## Assignment
Take the material below and output exactly the run of lines from the one containing "none -> cyan round brick E2 level 1" down to the one containing "none -> brown brick E2:F3 level 1", with both included.
-------- Supplied records
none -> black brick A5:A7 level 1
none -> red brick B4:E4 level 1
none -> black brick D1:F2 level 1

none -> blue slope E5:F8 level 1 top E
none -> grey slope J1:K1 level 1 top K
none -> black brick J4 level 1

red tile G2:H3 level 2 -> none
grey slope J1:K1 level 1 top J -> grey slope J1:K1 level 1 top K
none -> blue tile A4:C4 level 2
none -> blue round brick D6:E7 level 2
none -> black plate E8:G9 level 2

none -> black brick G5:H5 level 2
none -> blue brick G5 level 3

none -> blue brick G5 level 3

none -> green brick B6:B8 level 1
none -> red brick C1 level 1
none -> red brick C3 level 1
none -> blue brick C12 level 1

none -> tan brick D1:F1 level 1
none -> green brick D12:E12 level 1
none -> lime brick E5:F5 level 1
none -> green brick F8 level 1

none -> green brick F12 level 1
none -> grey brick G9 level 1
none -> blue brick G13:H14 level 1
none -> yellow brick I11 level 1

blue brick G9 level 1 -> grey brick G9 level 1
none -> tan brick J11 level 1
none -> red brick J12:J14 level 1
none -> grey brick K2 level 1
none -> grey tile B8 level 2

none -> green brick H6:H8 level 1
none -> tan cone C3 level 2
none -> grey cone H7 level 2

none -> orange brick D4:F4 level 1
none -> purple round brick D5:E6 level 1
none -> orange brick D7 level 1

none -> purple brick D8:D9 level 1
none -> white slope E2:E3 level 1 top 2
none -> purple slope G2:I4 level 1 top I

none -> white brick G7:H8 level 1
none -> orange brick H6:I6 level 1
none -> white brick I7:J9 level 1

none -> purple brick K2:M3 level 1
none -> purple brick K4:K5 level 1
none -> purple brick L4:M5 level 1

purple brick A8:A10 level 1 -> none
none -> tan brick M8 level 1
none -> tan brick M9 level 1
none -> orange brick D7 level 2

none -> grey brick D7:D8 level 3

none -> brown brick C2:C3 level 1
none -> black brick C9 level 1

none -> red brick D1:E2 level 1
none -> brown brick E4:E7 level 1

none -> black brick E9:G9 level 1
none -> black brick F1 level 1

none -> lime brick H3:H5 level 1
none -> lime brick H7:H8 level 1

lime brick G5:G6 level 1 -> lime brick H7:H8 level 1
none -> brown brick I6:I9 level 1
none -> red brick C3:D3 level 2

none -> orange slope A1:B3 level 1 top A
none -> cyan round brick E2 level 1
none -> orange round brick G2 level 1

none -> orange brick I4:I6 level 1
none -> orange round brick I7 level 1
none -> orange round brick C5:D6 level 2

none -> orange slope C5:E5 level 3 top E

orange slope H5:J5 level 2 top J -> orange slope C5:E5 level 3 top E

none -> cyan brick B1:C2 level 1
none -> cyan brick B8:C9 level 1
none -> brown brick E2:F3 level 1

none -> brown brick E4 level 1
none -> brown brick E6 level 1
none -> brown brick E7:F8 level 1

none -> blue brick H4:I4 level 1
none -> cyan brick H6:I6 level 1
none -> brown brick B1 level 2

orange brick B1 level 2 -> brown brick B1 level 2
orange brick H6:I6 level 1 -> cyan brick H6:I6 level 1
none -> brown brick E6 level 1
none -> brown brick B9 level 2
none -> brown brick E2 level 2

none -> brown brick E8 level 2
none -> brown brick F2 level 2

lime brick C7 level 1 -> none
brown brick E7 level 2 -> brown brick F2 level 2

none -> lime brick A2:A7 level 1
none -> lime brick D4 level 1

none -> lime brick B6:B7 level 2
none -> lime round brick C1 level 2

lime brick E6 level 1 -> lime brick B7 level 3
----------------
## Task result
none -> cyan round brick E2 level 1
none -> orange round brick G2 level 1

none -> orange brick I4:I6 level 1
none -> orange round brick I7 level 1
none -> orange round brick C5:D6 level 2

none -> orange slope C5:E5 level 3 top E

orange slope H5:J5 level 2 top J -> orange slope C5:E5 level 3 top E

none -> cyan brick B1:C2 level 1
none -> cyan brick B8:C9 level 1
none -> brown brick E2:F3 level 1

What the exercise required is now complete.